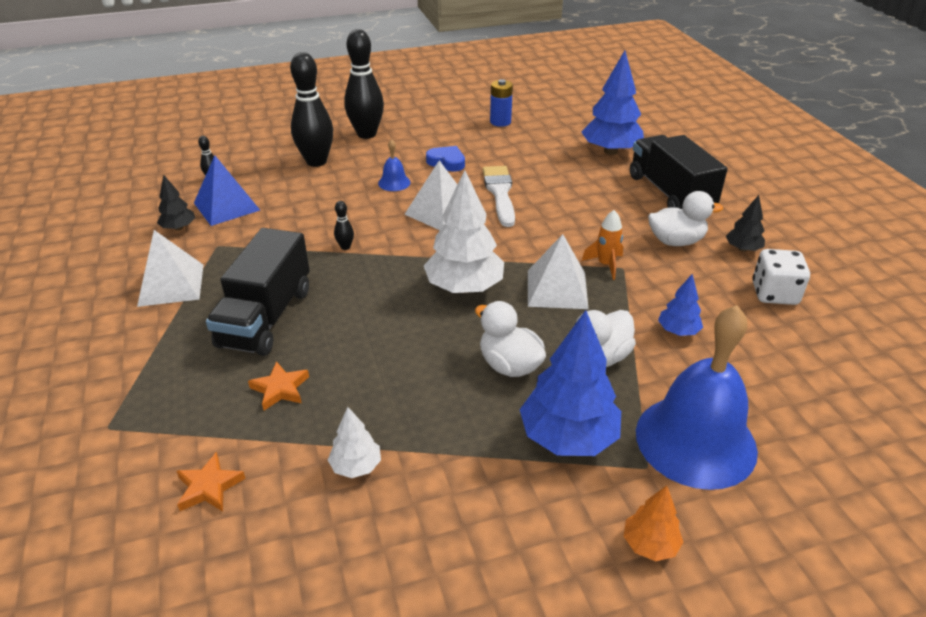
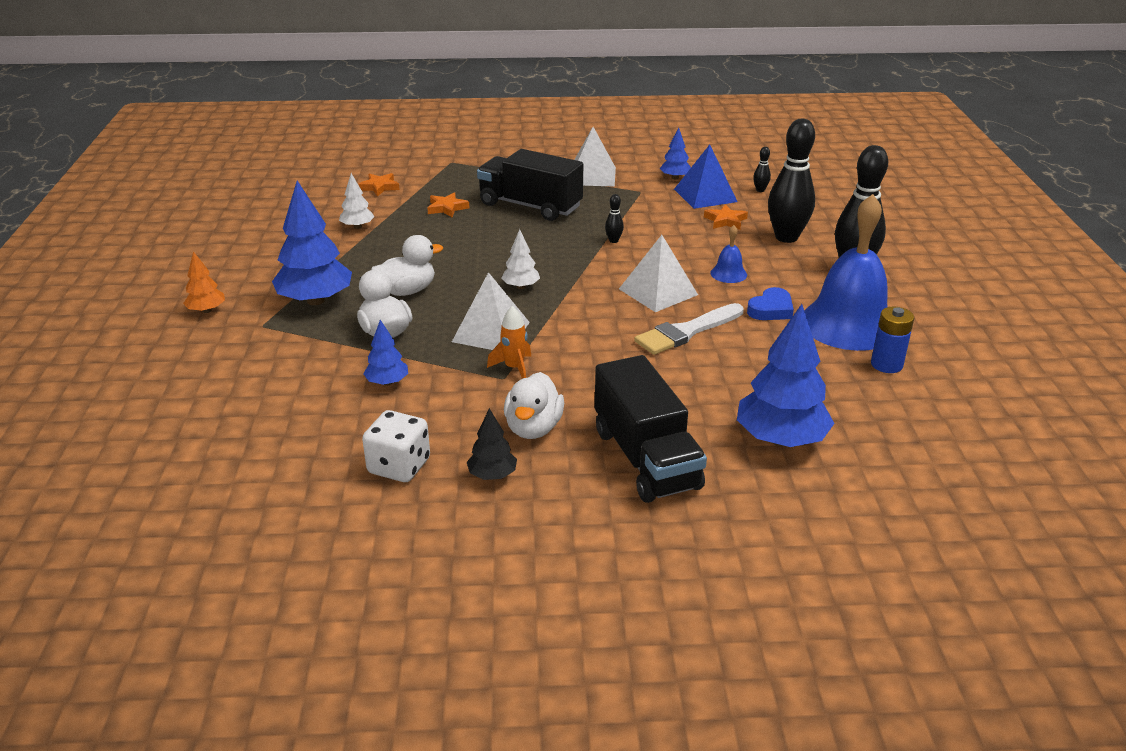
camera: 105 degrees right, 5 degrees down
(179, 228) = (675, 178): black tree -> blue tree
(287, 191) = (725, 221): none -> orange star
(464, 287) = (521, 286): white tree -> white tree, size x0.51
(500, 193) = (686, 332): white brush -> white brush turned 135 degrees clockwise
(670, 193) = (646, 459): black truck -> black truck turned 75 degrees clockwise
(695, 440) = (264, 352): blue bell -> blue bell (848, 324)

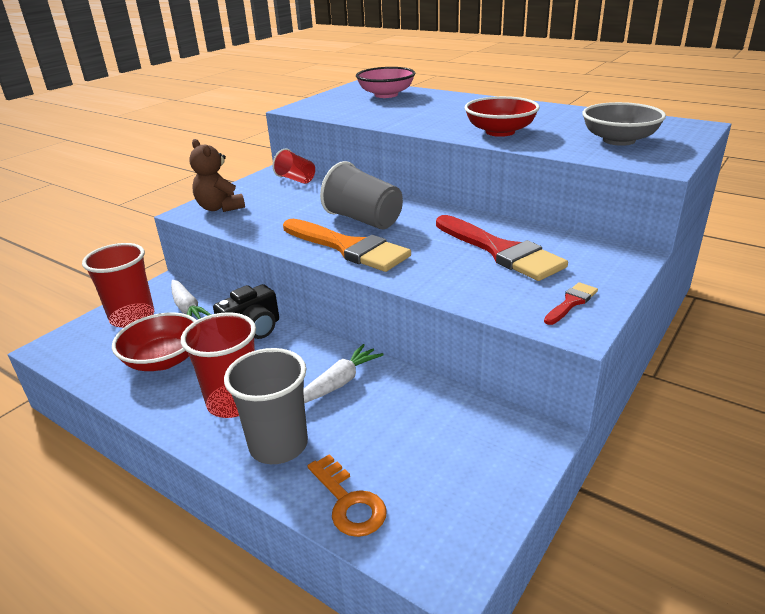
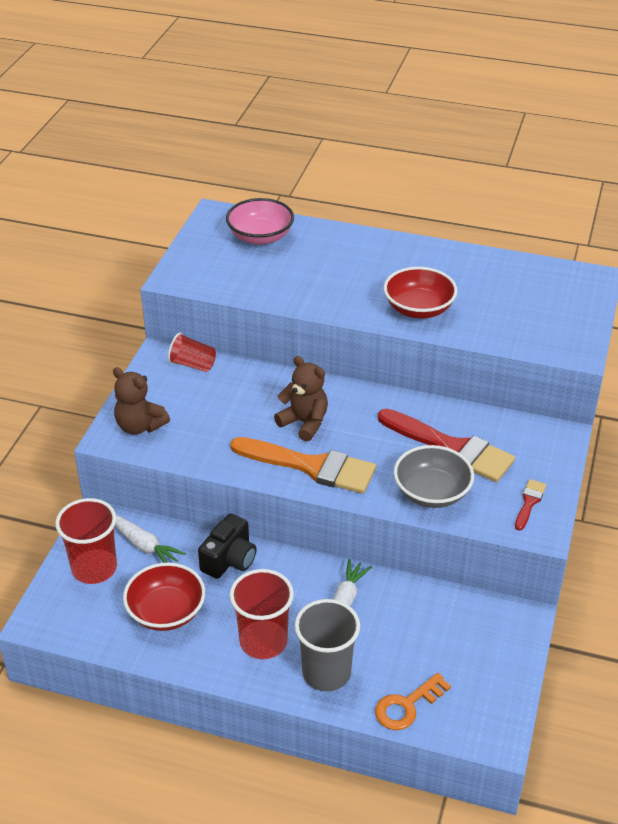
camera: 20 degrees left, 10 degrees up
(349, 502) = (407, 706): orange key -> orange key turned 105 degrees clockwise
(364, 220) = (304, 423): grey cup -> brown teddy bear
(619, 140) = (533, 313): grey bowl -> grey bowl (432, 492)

■ WHAT IS BEING ASKED: Looking at the entries, work out how many lines hold the word "camera". Give the number and nothing else.

■ OUTPUT BELOW: 2